Data shown:
- Opening Delimiter -
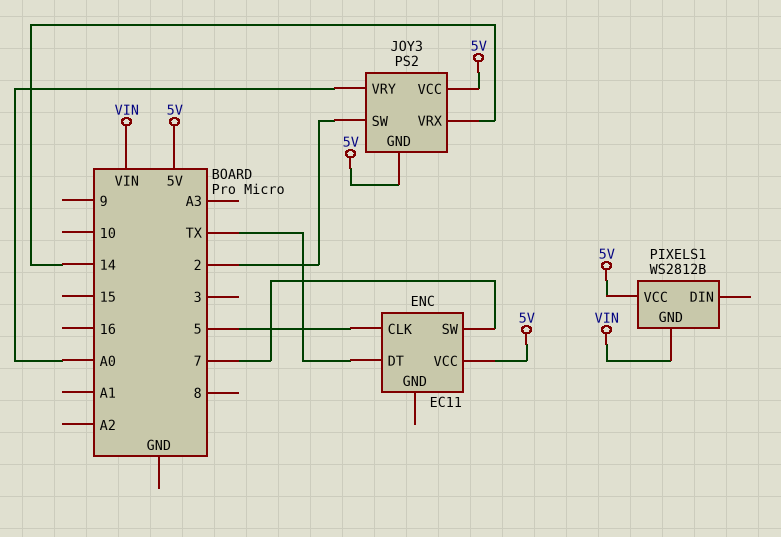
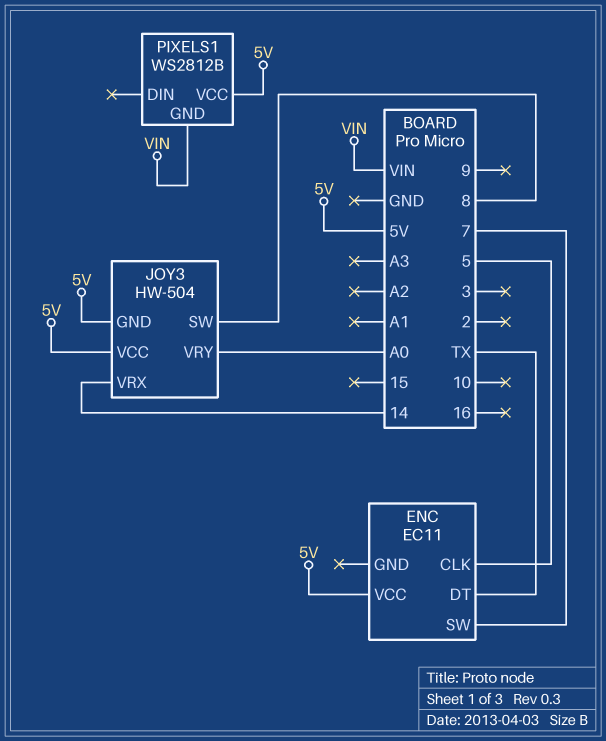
JOY3: PS2 -> HW-504
JOY3 pin SW: 2 -> 8

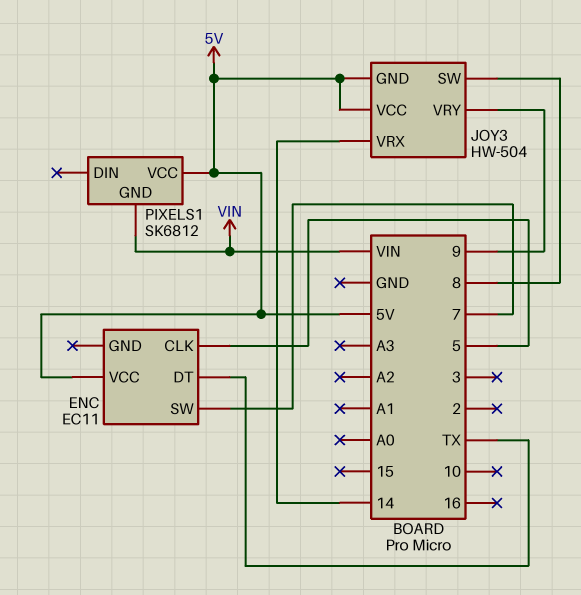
JOY3 pin VRY: A0 -> 9
PIXELS1: WS2812B -> SK6812

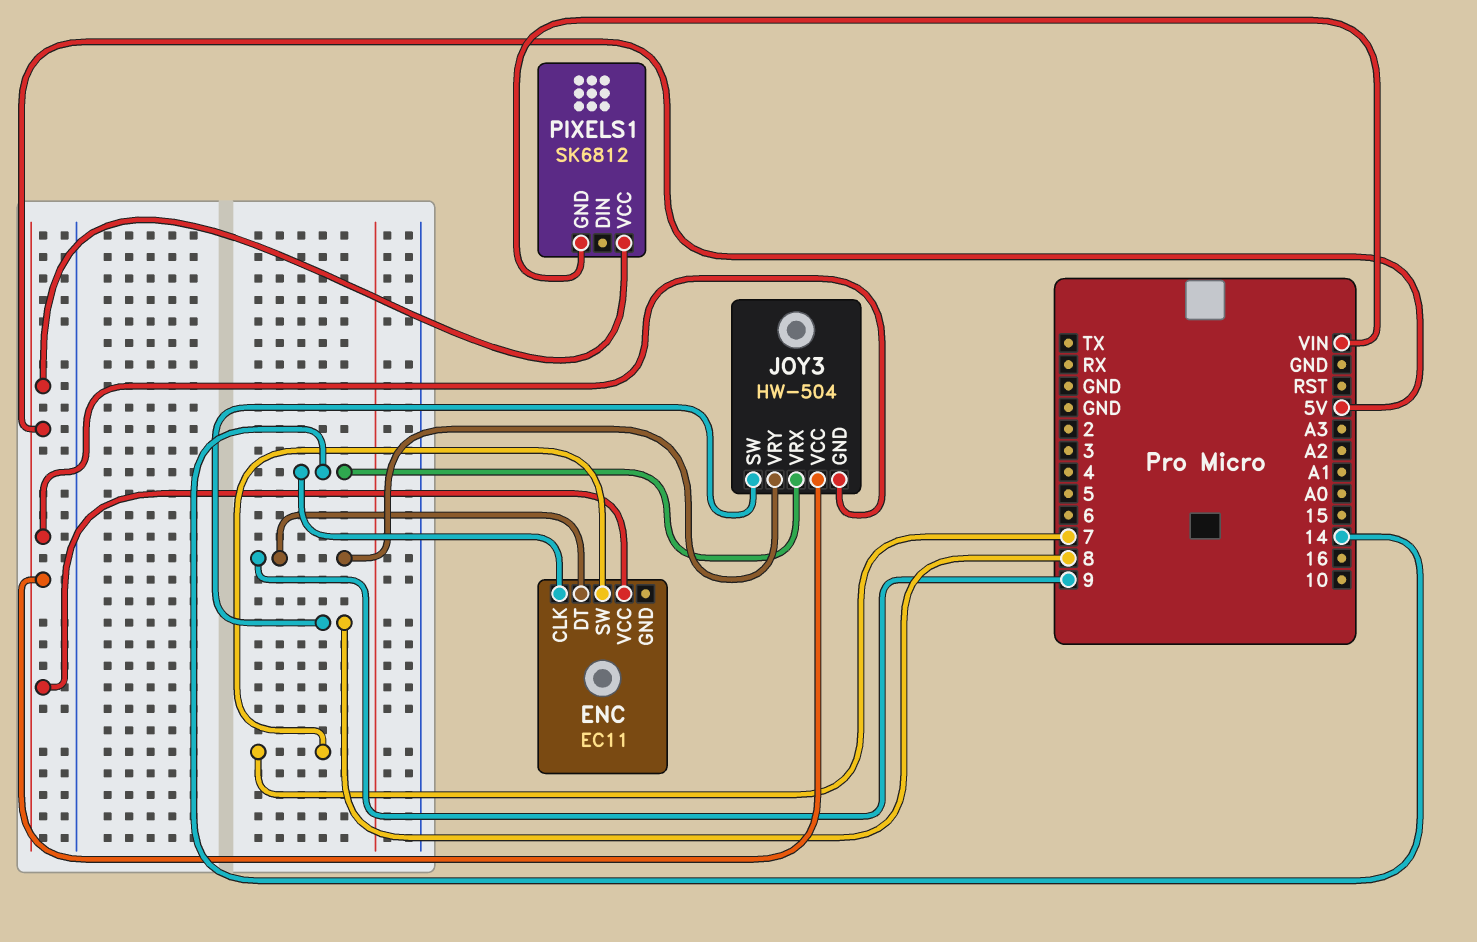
ENC pin CLK: 5 -> 14
ENC pin DT: TX -> 9

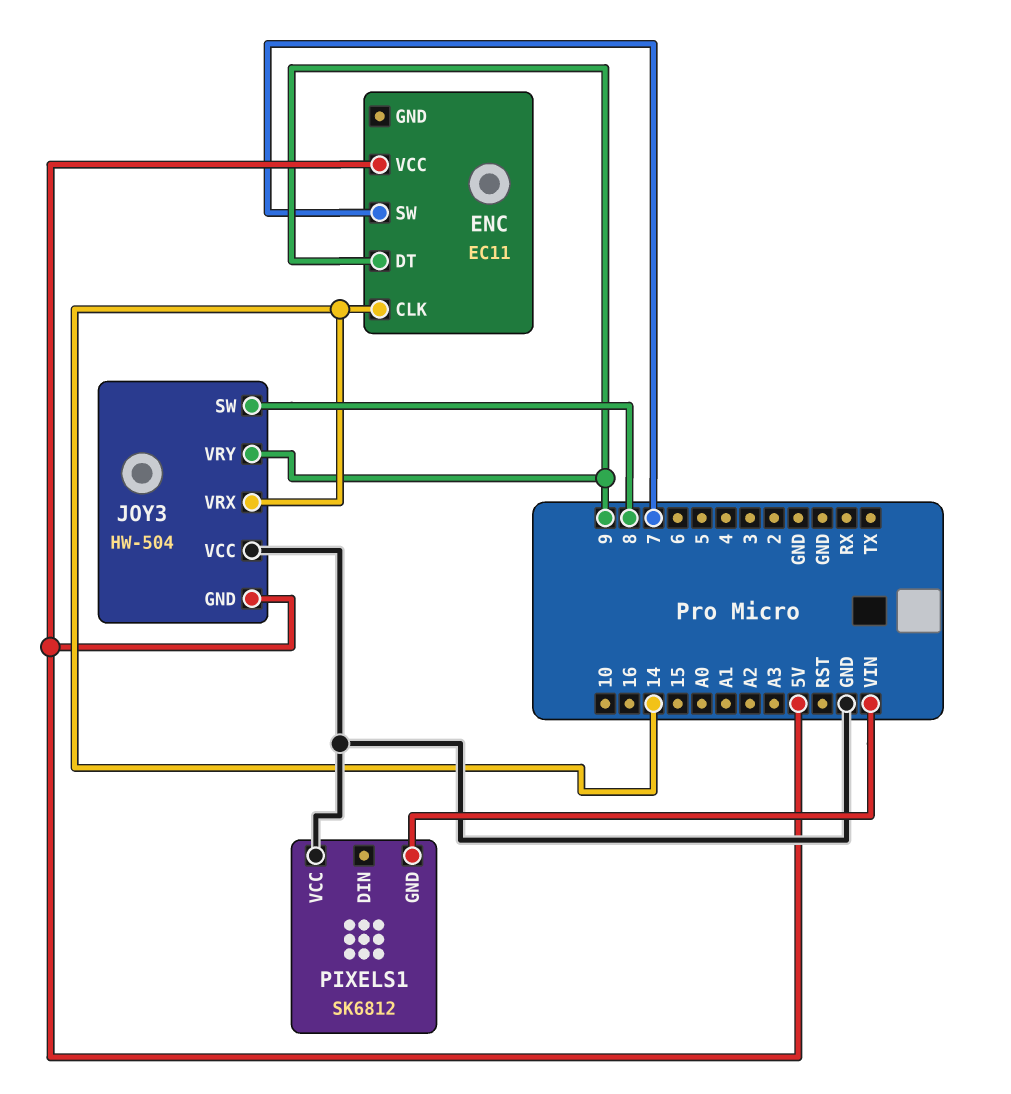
JOY3 pin VCC: 5V -> GND
PIXELS1 pin VCC: 5V -> GND

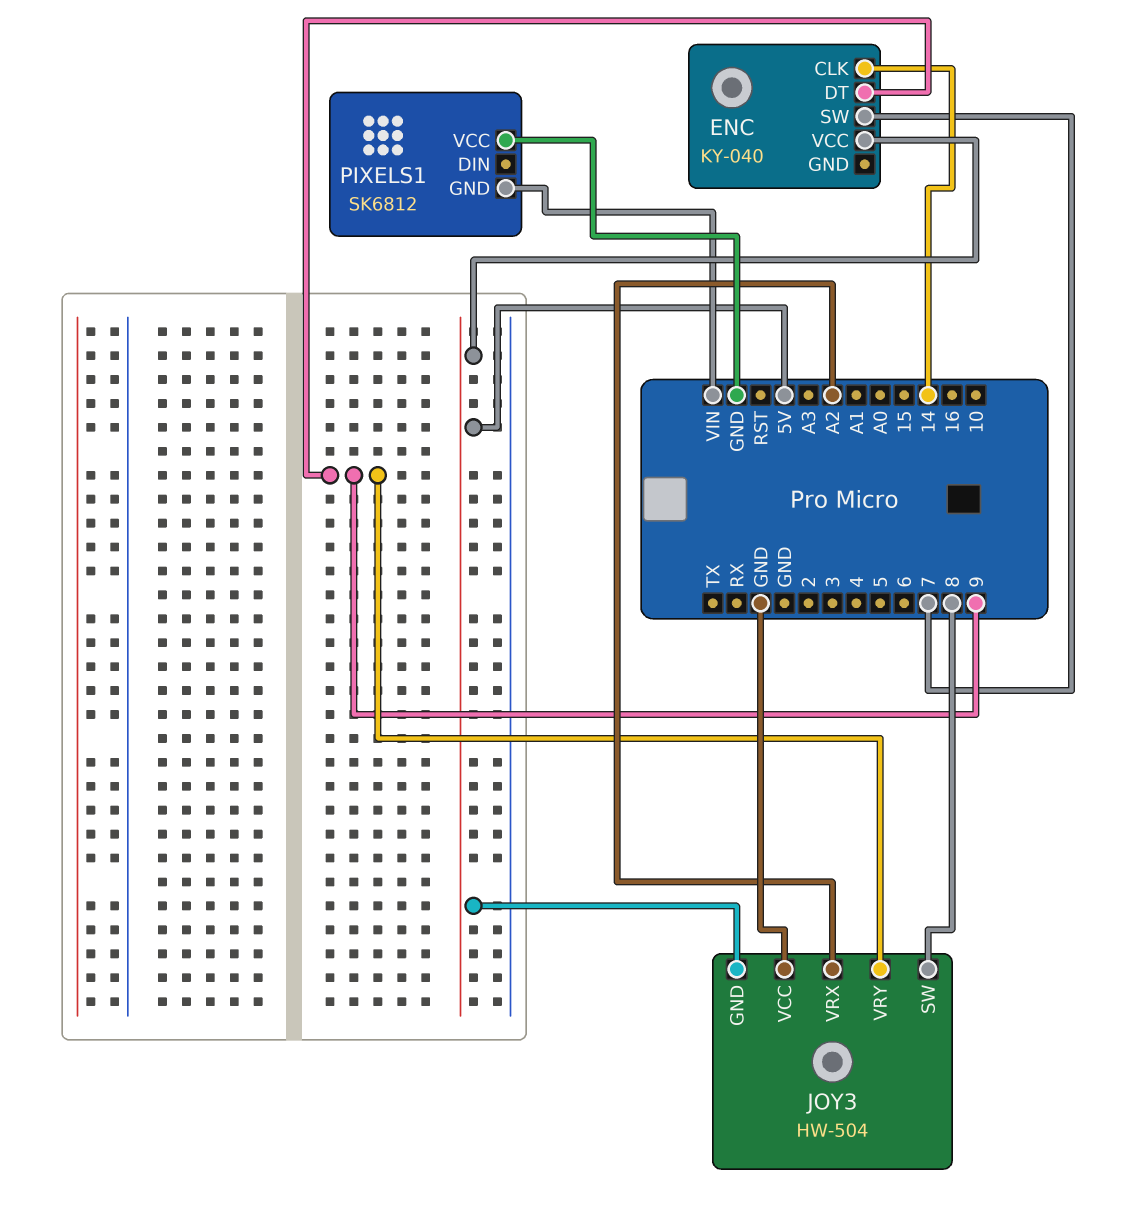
ENC: EC11 -> KY-040
JOY3 pin VRX: 14 -> A2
- Closing Delimiter -
Problem requirements: Repeat, exactly and only, the lines from the one containing "PIXELS1 pin VCC: 5V -> GND" through the final line of the data, both ends included, leaving out any picture.

Answer space:
PIXELS1 pin VCC: 5V -> GND

ENC: EC11 -> KY-040
JOY3 pin VRX: 14 -> A2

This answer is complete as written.